(TASK OBJECTIVE): Exclude the pictures, and otherwise reproduce the data in full.

(DATA SHOWN):
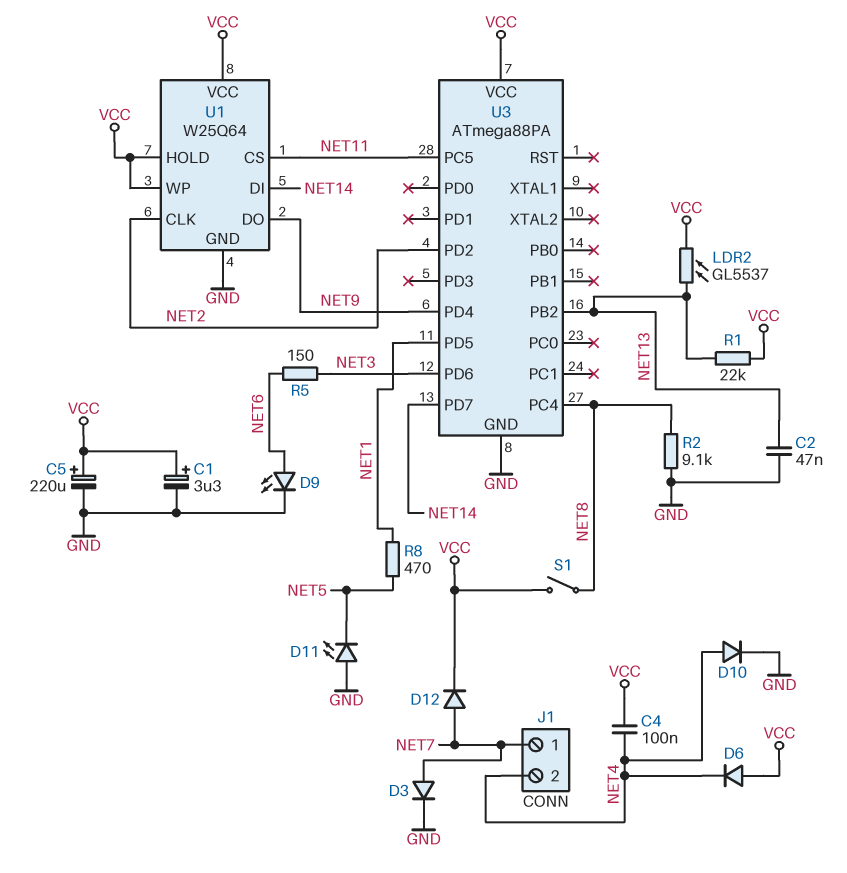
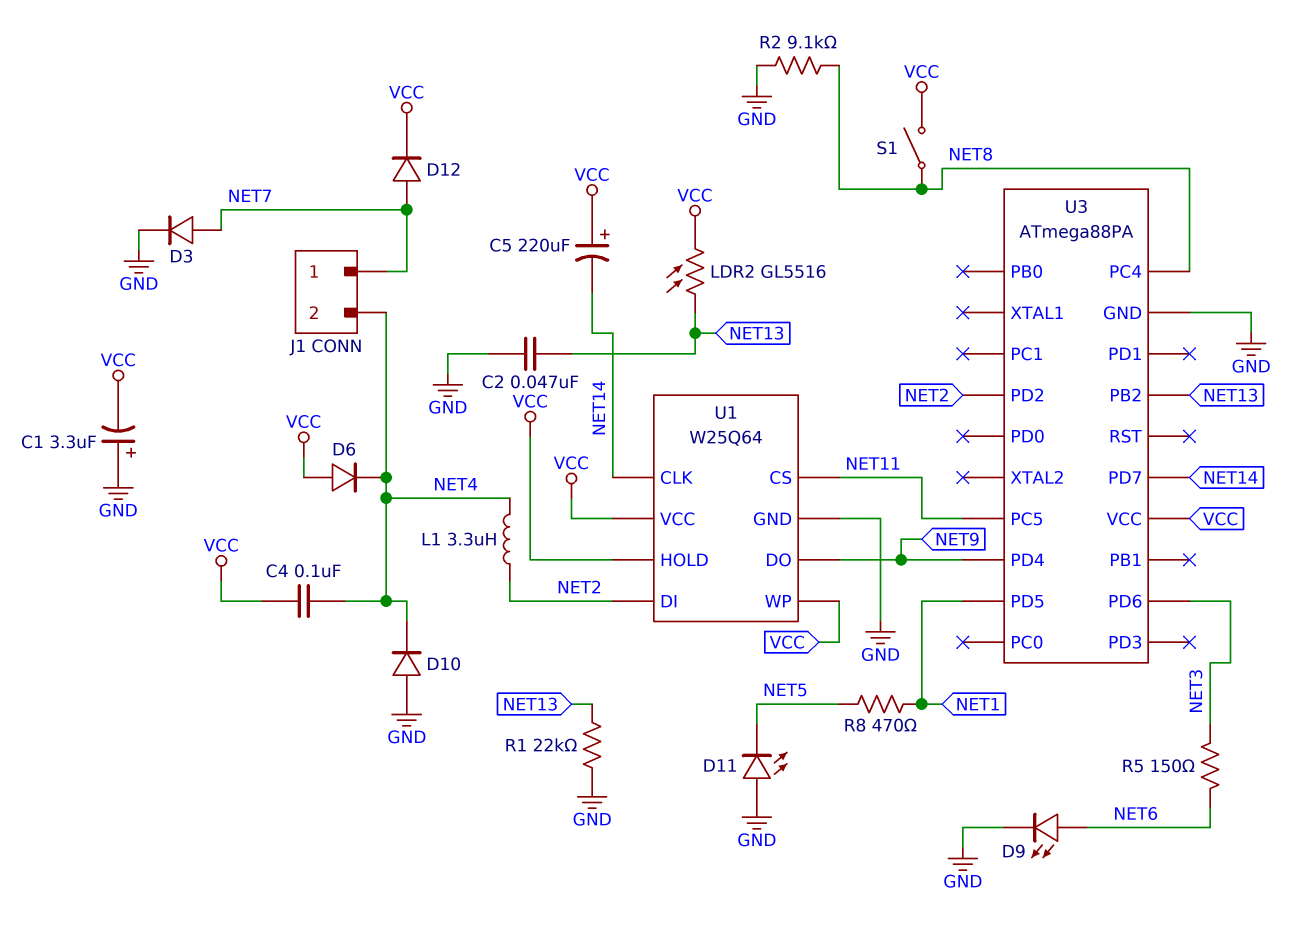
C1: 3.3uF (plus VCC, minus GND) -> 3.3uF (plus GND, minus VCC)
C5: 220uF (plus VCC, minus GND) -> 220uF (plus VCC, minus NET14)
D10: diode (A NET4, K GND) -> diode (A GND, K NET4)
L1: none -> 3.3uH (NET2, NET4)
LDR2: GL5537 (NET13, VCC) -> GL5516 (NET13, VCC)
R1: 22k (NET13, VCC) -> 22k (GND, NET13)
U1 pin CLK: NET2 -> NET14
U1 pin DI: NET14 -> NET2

(RESULT OF THIS TASK):
C1: 3.3uF (plus VCC, minus GND) -> 3.3uF (plus GND, minus VCC)
C5: 220uF (plus VCC, minus GND) -> 220uF (plus VCC, minus NET14)
D10: diode (A NET4, K GND) -> diode (A GND, K NET4)
L1: none -> 3.3uH (NET2, NET4)
LDR2: GL5537 (NET13, VCC) -> GL5516 (NET13, VCC)
R1: 22k (NET13, VCC) -> 22k (GND, NET13)
U1 pin CLK: NET2 -> NET14
U1 pin DI: NET14 -> NET2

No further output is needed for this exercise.